Exercise directions> Repeat exactly, and only, the lines below starting at the line that contains "blue hammer: [262,133,318,186]" and ending at the line that contains "brown bowling pin: [332,65,376,182]", inclusive of both.

Task inputs>

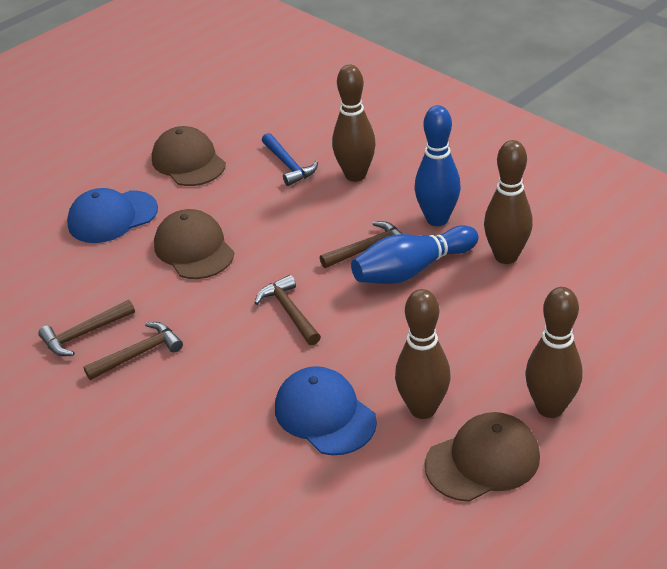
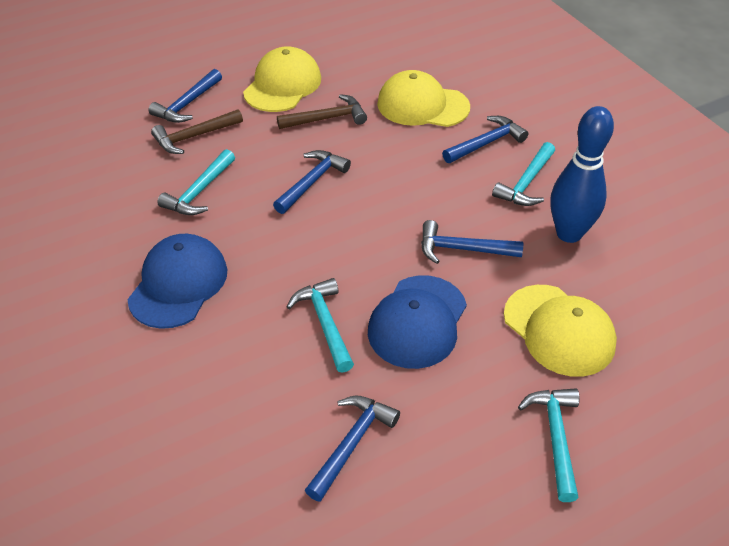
blue bowling pin: [351,225,478,284] [415,105,461,226] = 2 -> [551,106,614,243] = 1
blue hammer: [262,133,318,186] = 1 -> [148,69,222,123] [273,150,351,214] [305,396,400,502] [421,220,523,264] [442,116,528,163] = 5
brown bowling pin: [332,65,376,182] [395,289,451,419] [484,140,533,264] [525,287,582,418] = 4 -> none = 0
brown cap: [152,126,226,186] [154,209,234,279] [425,412,540,502] = 3 -> none = 0
brown hammer: [38,300,135,356] [83,322,183,380] [255,275,321,345] [320,221,403,268] = 4 -> [151,109,243,154] [277,94,367,129] = 2
turquoise hammer: none = 0 -> [157,149,235,215] [287,278,354,373] [492,142,555,206] [518,388,580,502] = 4
yellow cap: none = 0 -> [243,46,321,112] [377,70,470,127] [504,285,617,377] = 3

Answer to this task>
blue hammer: [262,133,318,186] = 1 -> [148,69,222,123] [273,150,351,214] [305,396,400,502] [421,220,523,264] [442,116,528,163] = 5
brown bowling pin: [332,65,376,182] [395,289,451,419] [484,140,533,264] [525,287,582,418] = 4 -> none = 0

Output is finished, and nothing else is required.